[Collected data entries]
++++++++

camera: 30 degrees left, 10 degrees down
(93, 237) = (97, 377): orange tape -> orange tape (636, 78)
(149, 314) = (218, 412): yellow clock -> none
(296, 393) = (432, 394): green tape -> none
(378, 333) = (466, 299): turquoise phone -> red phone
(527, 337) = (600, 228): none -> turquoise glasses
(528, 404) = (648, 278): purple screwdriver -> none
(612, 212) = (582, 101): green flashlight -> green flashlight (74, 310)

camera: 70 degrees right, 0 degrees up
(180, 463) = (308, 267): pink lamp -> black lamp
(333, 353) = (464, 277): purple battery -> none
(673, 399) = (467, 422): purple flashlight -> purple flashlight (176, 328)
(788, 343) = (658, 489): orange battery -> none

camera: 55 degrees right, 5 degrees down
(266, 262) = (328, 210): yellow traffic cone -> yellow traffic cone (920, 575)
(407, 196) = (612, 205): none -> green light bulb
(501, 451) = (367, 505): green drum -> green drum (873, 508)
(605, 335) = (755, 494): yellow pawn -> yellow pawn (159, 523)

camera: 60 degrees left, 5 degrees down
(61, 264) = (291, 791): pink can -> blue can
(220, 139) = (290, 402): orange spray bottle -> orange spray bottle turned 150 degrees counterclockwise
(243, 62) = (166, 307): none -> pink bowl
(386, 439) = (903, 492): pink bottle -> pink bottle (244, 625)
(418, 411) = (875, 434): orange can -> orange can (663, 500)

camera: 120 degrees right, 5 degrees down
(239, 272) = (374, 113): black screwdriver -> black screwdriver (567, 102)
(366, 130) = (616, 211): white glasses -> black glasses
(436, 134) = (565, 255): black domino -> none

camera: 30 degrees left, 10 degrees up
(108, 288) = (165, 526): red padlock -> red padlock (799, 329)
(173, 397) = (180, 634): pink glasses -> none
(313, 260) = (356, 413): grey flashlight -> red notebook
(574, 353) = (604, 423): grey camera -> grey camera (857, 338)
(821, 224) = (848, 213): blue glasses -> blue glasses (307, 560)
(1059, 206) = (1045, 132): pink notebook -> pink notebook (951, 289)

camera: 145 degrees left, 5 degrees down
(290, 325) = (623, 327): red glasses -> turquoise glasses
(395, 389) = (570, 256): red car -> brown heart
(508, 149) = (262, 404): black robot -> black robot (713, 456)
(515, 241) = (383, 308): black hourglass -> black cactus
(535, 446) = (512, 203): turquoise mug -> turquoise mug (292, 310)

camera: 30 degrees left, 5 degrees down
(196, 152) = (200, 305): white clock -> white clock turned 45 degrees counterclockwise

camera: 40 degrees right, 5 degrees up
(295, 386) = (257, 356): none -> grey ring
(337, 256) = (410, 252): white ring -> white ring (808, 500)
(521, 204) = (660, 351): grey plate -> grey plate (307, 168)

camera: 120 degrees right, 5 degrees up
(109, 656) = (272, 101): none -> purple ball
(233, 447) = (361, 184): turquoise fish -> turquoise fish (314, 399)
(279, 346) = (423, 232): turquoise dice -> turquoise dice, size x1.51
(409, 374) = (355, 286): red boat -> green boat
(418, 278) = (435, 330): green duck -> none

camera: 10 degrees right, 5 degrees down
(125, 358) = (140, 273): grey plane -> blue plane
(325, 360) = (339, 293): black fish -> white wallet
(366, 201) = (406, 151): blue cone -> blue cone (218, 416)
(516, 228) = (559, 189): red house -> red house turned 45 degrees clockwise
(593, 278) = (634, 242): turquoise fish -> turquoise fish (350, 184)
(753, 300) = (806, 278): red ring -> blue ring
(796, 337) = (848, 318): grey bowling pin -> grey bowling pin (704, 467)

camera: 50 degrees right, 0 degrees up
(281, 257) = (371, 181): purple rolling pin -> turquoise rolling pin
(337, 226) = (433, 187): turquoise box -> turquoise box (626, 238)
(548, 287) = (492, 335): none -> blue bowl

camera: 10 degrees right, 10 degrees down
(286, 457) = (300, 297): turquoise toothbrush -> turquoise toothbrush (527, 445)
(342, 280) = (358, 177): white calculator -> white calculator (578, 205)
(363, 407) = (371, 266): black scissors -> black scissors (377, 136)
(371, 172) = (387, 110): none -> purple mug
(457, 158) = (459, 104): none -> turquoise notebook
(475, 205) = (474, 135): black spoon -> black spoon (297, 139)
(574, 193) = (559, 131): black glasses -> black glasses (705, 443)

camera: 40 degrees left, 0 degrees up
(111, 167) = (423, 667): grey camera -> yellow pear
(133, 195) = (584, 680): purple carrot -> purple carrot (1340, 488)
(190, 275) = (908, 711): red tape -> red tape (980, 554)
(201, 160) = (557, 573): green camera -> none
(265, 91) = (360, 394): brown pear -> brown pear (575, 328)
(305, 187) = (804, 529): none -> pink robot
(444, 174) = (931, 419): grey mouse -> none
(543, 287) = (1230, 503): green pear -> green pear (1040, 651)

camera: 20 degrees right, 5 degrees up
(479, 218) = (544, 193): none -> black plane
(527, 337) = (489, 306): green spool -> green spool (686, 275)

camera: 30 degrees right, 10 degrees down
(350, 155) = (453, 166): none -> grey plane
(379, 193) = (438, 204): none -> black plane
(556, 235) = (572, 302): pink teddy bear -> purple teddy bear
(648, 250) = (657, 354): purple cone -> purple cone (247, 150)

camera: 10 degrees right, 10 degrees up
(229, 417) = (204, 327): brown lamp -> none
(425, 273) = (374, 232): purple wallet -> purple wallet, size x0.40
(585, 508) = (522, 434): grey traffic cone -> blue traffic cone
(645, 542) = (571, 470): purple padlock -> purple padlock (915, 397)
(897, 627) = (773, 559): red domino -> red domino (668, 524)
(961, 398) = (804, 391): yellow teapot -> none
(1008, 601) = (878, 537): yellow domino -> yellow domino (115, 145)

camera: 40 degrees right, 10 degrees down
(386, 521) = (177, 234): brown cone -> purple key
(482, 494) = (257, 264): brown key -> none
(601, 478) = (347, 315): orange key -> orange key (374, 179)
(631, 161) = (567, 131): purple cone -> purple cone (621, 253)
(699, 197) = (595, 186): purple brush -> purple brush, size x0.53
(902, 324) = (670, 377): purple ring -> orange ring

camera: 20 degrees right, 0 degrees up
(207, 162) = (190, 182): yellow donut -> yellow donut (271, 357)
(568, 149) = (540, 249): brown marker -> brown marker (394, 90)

++++++++

• EXERCISE BRIEF: The data above should be returned in full, exactly as written.

• ANSWER TO THE PROBLEM:
camera: 30 degrees left, 10 degrees down
(93, 237) = (97, 377): orange tape -> orange tape (636, 78)
(149, 314) = (218, 412): yellow clock -> none
(296, 393) = (432, 394): green tape -> none
(378, 333) = (466, 299): turquoise phone -> red phone
(527, 337) = (600, 228): none -> turquoise glasses
(528, 404) = (648, 278): purple screwdriver -> none
(612, 212) = (582, 101): green flashlight -> green flashlight (74, 310)

camera: 70 degrees right, 0 degrees up
(180, 463) = (308, 267): pink lamp -> black lamp
(333, 353) = (464, 277): purple battery -> none
(673, 399) = (467, 422): purple flashlight -> purple flashlight (176, 328)
(788, 343) = (658, 489): orange battery -> none

camera: 55 degrees right, 5 degrees down
(266, 262) = (328, 210): yellow traffic cone -> yellow traffic cone (920, 575)
(407, 196) = (612, 205): none -> green light bulb
(501, 451) = (367, 505): green drum -> green drum (873, 508)
(605, 335) = (755, 494): yellow pawn -> yellow pawn (159, 523)

camera: 60 degrees left, 5 degrees down
(61, 264) = (291, 791): pink can -> blue can
(220, 139) = (290, 402): orange spray bottle -> orange spray bottle turned 150 degrees counterclockwise
(243, 62) = (166, 307): none -> pink bowl
(386, 439) = (903, 492): pink bottle -> pink bottle (244, 625)
(418, 411) = (875, 434): orange can -> orange can (663, 500)

camera: 120 degrees right, 5 degrees down
(239, 272) = (374, 113): black screwdriver -> black screwdriver (567, 102)
(366, 130) = (616, 211): white glasses -> black glasses
(436, 134) = (565, 255): black domino -> none

camera: 30 degrees left, 10 degrees up
(108, 288) = (165, 526): red padlock -> red padlock (799, 329)
(173, 397) = (180, 634): pink glasses -> none
(313, 260) = (356, 413): grey flashlight -> red notebook
(574, 353) = (604, 423): grey camera -> grey camera (857, 338)
(821, 224) = (848, 213): blue glasses -> blue glasses (307, 560)
(1059, 206) = (1045, 132): pink notebook -> pink notebook (951, 289)

camera: 145 degrees left, 5 degrees down
(290, 325) = (623, 327): red glasses -> turquoise glasses
(395, 389) = (570, 256): red car -> brown heart
(508, 149) = (262, 404): black robot -> black robot (713, 456)
(515, 241) = (383, 308): black hourglass -> black cactus
(535, 446) = (512, 203): turquoise mug -> turquoise mug (292, 310)

camera: 30 degrees left, 5 degrees down
(196, 152) = (200, 305): white clock -> white clock turned 45 degrees counterclockwise

camera: 40 degrees right, 5 degrees up
(295, 386) = (257, 356): none -> grey ring
(337, 256) = (410, 252): white ring -> white ring (808, 500)
(521, 204) = (660, 351): grey plate -> grey plate (307, 168)

camera: 120 degrees right, 5 degrees up
(109, 656) = (272, 101): none -> purple ball
(233, 447) = (361, 184): turquoise fish -> turquoise fish (314, 399)
(279, 346) = (423, 232): turquoise dice -> turquoise dice, size x1.51
(409, 374) = (355, 286): red boat -> green boat
(418, 278) = (435, 330): green duck -> none

camera: 10 degrees right, 5 degrees down
(125, 358) = (140, 273): grey plane -> blue plane
(325, 360) = (339, 293): black fish -> white wallet
(366, 201) = (406, 151): blue cone -> blue cone (218, 416)
(516, 228) = (559, 189): red house -> red house turned 45 degrees clockwise
(593, 278) = (634, 242): turquoise fish -> turquoise fish (350, 184)
(753, 300) = (806, 278): red ring -> blue ring
(796, 337) = (848, 318): grey bowling pin -> grey bowling pin (704, 467)

camera: 50 degrees right, 0 degrees up
(281, 257) = (371, 181): purple rolling pin -> turquoise rolling pin
(337, 226) = (433, 187): turquoise box -> turquoise box (626, 238)
(548, 287) = (492, 335): none -> blue bowl

camera: 10 degrees right, 10 degrees down
(286, 457) = (300, 297): turquoise toothbrush -> turquoise toothbrush (527, 445)
(342, 280) = (358, 177): white calculator -> white calculator (578, 205)
(363, 407) = (371, 266): black scissors -> black scissors (377, 136)
(371, 172) = (387, 110): none -> purple mug
(457, 158) = (459, 104): none -> turquoise notebook
(475, 205) = (474, 135): black spoon -> black spoon (297, 139)
(574, 193) = (559, 131): black glasses -> black glasses (705, 443)

camera: 40 degrees left, 0 degrees up
(111, 167) = (423, 667): grey camera -> yellow pear
(133, 195) = (584, 680): purple carrot -> purple carrot (1340, 488)
(190, 275) = (908, 711): red tape -> red tape (980, 554)
(201, 160) = (557, 573): green camera -> none
(265, 91) = (360, 394): brown pear -> brown pear (575, 328)
(305, 187) = (804, 529): none -> pink robot
(444, 174) = (931, 419): grey mouse -> none
(543, 287) = (1230, 503): green pear -> green pear (1040, 651)

camera: 20 degrees right, 5 degrees up
(479, 218) = (544, 193): none -> black plane
(527, 337) = (489, 306): green spool -> green spool (686, 275)

camera: 30 degrees right, 10 degrees down
(350, 155) = (453, 166): none -> grey plane
(379, 193) = (438, 204): none -> black plane
(556, 235) = (572, 302): pink teddy bear -> purple teddy bear
(648, 250) = (657, 354): purple cone -> purple cone (247, 150)

camera: 10 degrees right, 10 degrees up
(229, 417) = (204, 327): brown lamp -> none
(425, 273) = (374, 232): purple wallet -> purple wallet, size x0.40
(585, 508) = (522, 434): grey traffic cone -> blue traffic cone
(645, 542) = (571, 470): purple padlock -> purple padlock (915, 397)
(897, 627) = (773, 559): red domino -> red domino (668, 524)
(961, 398) = (804, 391): yellow teapot -> none
(1008, 601) = (878, 537): yellow domino -> yellow domino (115, 145)

camera: 40 degrees right, 10 degrees down
(386, 521) = (177, 234): brown cone -> purple key
(482, 494) = (257, 264): brown key -> none
(601, 478) = (347, 315): orange key -> orange key (374, 179)
(631, 161) = (567, 131): purple cone -> purple cone (621, 253)
(699, 197) = (595, 186): purple brush -> purple brush, size x0.53
(902, 324) = (670, 377): purple ring -> orange ring

camera: 20 degrees right, 0 degrees up
(207, 162) = (190, 182): yellow donut -> yellow donut (271, 357)
(568, 149) = (540, 249): brown marker -> brown marker (394, 90)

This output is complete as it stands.